• [Data block]
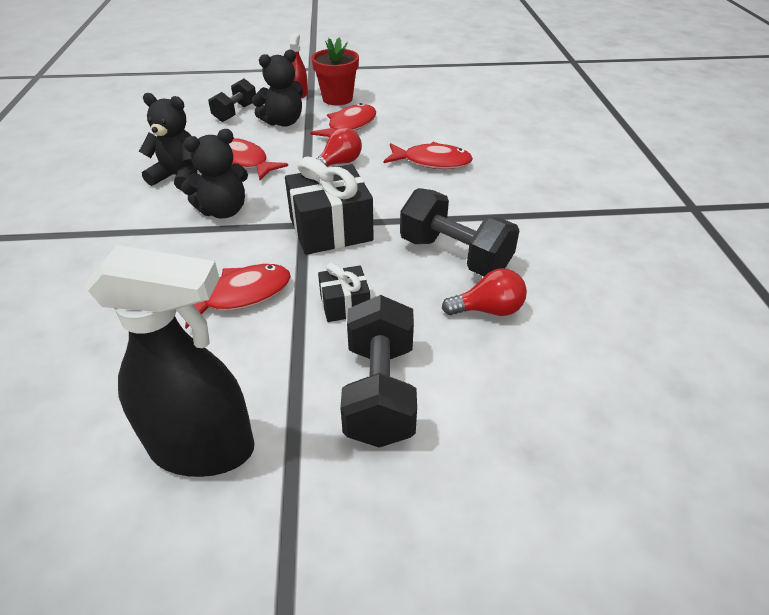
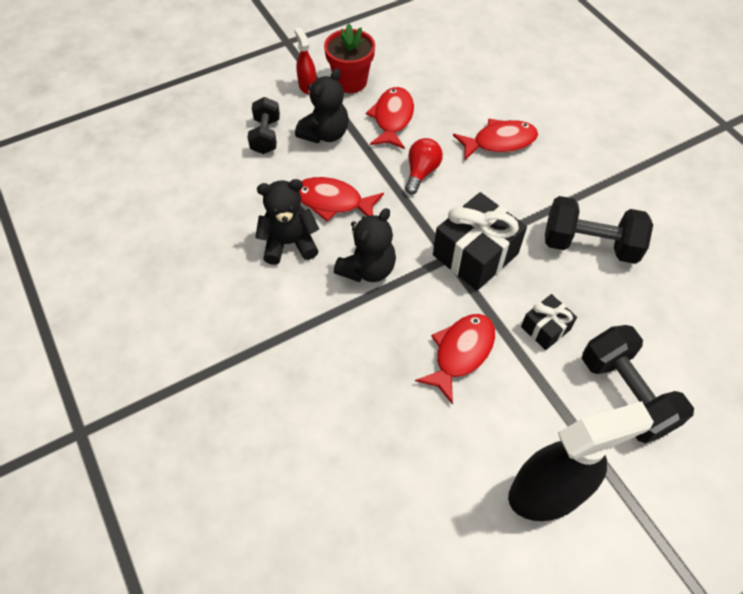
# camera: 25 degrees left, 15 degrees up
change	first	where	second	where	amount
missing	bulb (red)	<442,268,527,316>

• [Description of the task]
An exact copy of the material above is required, minus its images.

• [Response below]
# camera: 25 degrees left, 15 degrees up
change	first	where	second	where	amount
missing	bulb (red)	<442,268,527,316>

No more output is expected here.